THE TASK: Your response must be made up of each line in the data below that contains the string "purple".

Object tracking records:
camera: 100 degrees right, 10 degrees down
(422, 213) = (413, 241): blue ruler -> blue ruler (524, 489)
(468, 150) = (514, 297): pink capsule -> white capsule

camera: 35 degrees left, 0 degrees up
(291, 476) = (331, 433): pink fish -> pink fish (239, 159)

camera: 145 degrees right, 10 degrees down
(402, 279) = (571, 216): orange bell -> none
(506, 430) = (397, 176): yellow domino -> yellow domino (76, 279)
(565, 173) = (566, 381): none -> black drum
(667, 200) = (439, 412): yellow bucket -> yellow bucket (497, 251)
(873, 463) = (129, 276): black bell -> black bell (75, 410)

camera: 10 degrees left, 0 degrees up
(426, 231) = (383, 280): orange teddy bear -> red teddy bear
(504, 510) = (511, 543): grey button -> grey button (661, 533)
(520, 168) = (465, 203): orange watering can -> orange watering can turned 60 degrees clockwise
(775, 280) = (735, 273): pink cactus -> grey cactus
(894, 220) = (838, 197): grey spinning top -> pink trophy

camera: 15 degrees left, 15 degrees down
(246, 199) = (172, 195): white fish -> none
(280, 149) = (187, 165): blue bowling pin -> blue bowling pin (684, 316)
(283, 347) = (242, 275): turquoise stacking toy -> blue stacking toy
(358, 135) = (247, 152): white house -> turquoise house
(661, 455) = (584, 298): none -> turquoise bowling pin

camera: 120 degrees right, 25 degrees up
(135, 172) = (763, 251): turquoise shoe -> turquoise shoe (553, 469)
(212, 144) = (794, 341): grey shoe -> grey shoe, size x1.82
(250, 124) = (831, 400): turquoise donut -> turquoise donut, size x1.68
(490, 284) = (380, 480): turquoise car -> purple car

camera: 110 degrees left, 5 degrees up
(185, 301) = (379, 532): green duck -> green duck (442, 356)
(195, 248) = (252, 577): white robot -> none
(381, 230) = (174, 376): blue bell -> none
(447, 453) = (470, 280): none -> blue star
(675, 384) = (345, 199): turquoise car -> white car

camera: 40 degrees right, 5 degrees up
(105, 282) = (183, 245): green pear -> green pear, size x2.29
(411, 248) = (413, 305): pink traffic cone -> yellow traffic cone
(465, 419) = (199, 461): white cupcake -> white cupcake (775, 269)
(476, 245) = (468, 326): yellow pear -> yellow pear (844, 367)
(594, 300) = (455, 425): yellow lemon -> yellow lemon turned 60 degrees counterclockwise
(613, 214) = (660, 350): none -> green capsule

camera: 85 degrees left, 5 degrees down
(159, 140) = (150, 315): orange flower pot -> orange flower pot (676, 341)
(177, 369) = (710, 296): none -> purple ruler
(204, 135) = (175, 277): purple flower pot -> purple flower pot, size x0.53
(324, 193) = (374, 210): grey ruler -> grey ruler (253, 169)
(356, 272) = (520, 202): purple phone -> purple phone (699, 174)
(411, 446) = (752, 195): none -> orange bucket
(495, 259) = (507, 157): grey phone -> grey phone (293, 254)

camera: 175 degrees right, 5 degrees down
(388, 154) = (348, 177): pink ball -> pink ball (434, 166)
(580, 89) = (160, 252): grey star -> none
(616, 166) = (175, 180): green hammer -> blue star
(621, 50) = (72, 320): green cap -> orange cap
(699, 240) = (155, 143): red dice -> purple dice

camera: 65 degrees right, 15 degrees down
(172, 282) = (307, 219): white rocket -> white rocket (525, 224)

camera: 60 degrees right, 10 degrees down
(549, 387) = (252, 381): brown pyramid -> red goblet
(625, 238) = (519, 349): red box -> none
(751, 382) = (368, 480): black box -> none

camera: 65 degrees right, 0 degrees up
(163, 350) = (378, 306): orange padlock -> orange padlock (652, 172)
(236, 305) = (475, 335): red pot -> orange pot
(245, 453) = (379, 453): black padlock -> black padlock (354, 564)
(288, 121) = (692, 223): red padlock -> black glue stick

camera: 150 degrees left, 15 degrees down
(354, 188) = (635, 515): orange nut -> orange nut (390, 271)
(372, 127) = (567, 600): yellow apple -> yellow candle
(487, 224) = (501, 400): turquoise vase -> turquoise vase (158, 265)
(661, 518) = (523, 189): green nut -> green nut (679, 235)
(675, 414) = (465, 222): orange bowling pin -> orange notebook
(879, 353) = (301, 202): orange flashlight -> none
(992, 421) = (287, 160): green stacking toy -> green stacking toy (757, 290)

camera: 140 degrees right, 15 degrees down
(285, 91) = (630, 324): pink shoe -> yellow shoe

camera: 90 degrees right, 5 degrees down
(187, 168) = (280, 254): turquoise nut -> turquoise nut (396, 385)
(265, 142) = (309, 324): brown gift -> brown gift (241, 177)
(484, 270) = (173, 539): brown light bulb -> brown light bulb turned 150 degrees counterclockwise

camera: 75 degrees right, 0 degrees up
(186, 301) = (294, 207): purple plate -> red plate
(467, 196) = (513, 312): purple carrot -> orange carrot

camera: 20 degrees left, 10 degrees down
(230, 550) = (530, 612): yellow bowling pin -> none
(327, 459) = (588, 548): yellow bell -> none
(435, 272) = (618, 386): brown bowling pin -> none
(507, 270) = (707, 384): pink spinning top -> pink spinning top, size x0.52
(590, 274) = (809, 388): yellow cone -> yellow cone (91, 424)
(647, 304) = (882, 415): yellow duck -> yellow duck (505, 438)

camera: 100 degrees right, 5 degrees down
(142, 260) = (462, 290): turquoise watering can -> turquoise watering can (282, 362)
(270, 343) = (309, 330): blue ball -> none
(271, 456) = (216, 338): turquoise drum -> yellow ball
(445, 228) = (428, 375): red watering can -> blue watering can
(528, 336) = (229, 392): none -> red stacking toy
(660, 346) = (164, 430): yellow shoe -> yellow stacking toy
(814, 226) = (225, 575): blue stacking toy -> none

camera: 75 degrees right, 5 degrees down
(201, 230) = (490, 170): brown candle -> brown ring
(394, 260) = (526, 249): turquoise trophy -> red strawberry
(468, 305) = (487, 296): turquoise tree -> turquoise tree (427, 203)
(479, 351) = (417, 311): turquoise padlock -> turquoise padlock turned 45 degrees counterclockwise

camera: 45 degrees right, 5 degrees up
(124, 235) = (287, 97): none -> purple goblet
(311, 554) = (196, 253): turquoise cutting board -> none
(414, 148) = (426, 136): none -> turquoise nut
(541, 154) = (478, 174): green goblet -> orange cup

RESPONSE AREA:
(490, 284) = (380, 480): turquoise car -> purple car
(177, 369) = (710, 296): none -> purple ruler
(204, 135) = (175, 277): purple flower pot -> purple flower pot, size x0.53
(356, 272) = (520, 202): purple phone -> purple phone (699, 174)
(699, 240) = (155, 143): red dice -> purple dice
(186, 301) = (294, 207): purple plate -> red plate
(467, 196) = (513, 312): purple carrot -> orange carrot
(124, 235) = (287, 97): none -> purple goblet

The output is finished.